_PROBLEM STATEMENT_: Copy word for word the lines in the records below, starting at the line with "camera: 10 degrees left, 0 degrees up" and ending at the line with "(424, 253) = (220, 218): white nut -> none". Skip the pictures.

_MATERIAL TO PROCESS_:
※ ※ ※

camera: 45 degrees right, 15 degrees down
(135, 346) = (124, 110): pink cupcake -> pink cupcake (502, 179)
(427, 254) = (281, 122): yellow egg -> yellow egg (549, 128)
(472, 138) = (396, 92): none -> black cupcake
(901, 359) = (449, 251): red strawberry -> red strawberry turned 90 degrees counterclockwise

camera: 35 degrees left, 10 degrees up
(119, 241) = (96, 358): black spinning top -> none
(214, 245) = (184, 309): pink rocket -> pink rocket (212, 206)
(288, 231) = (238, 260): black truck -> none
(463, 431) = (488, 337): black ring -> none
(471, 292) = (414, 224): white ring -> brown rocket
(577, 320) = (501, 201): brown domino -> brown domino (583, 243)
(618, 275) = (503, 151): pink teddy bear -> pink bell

※ ※ ※

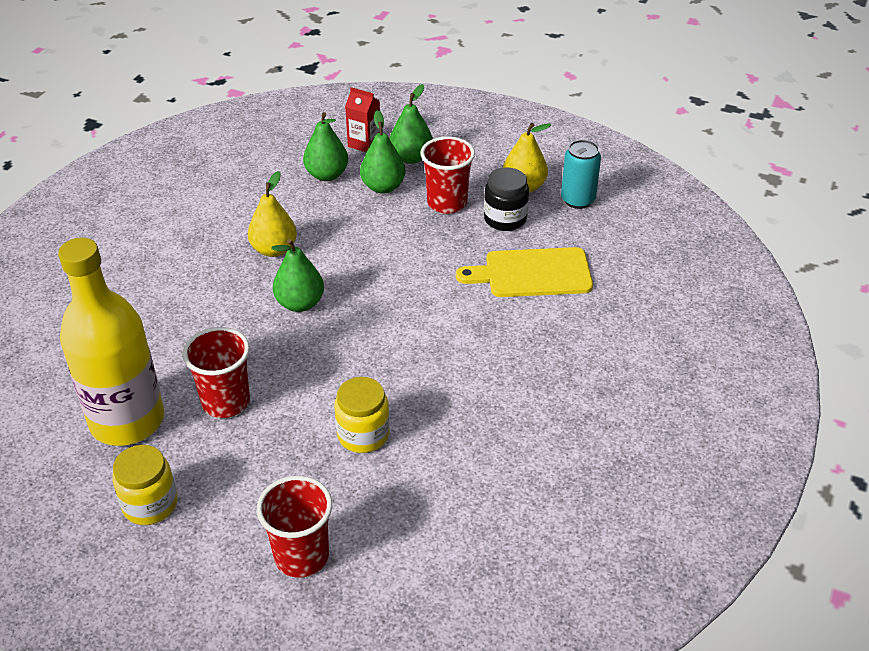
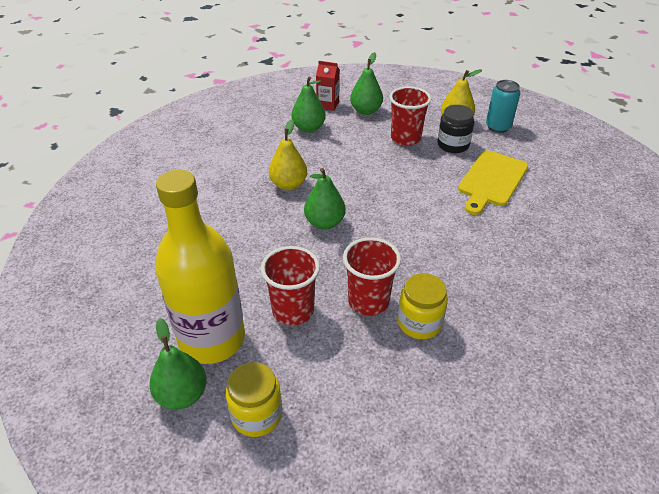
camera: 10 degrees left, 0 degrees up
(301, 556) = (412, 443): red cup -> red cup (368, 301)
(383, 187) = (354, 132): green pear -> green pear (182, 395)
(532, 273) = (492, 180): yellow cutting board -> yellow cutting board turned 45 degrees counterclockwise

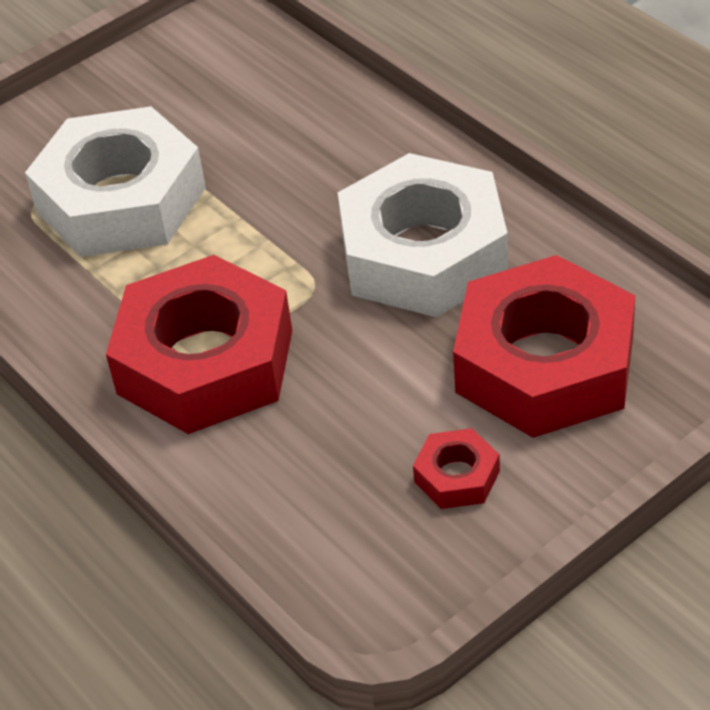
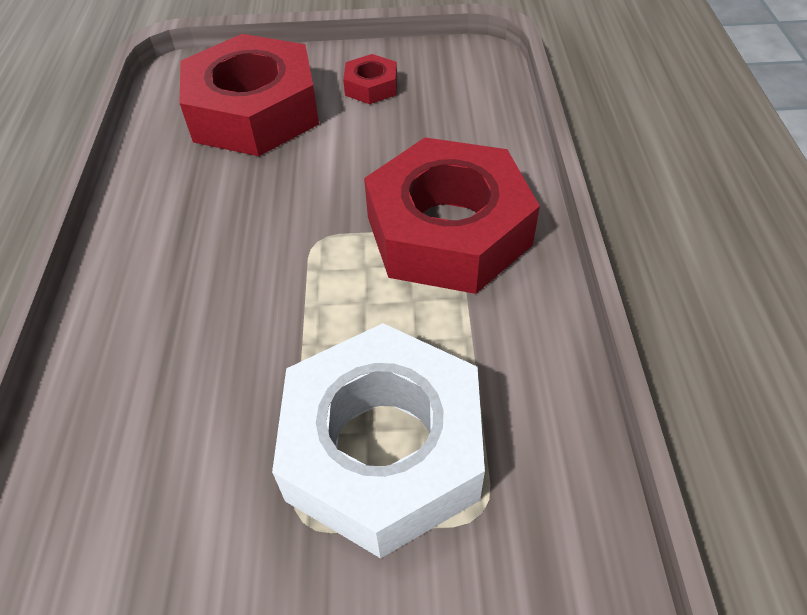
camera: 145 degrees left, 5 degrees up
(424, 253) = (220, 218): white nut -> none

※ ※ ※

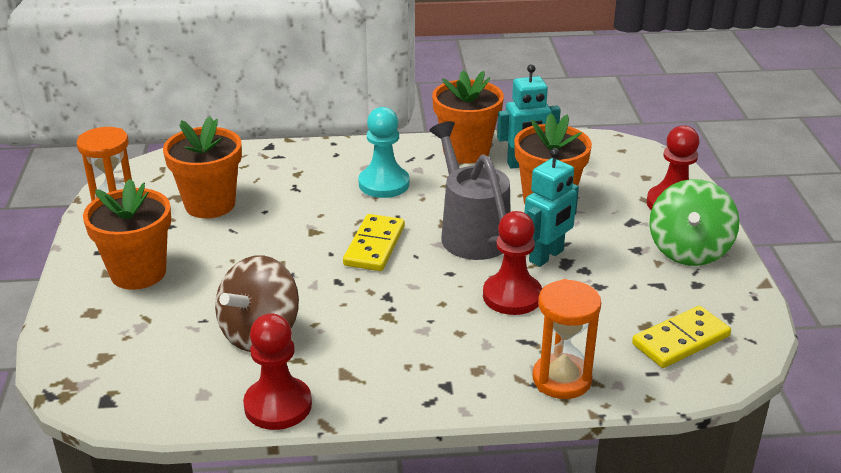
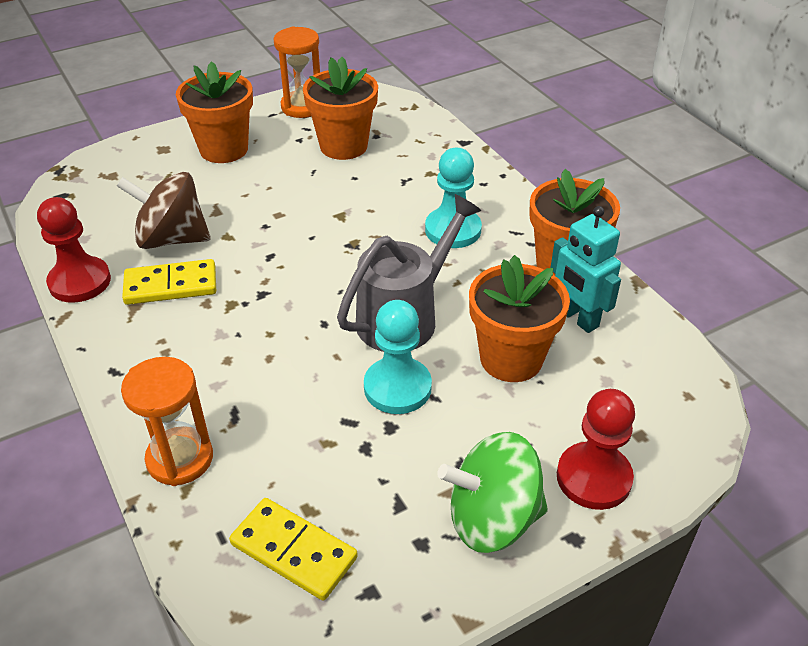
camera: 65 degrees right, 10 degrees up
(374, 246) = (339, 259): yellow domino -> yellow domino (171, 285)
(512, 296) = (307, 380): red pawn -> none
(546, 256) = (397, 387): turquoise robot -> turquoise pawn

※ ※ ※

_SOLUTION BELOW_:
camera: 10 degrees left, 0 degrees up
(301, 556) = (412, 443): red cup -> red cup (368, 301)
(383, 187) = (354, 132): green pear -> green pear (182, 395)
(532, 273) = (492, 180): yellow cutting board -> yellow cutting board turned 45 degrees counterclockwise

camera: 145 degrees left, 5 degrees up
(424, 253) = (220, 218): white nut -> none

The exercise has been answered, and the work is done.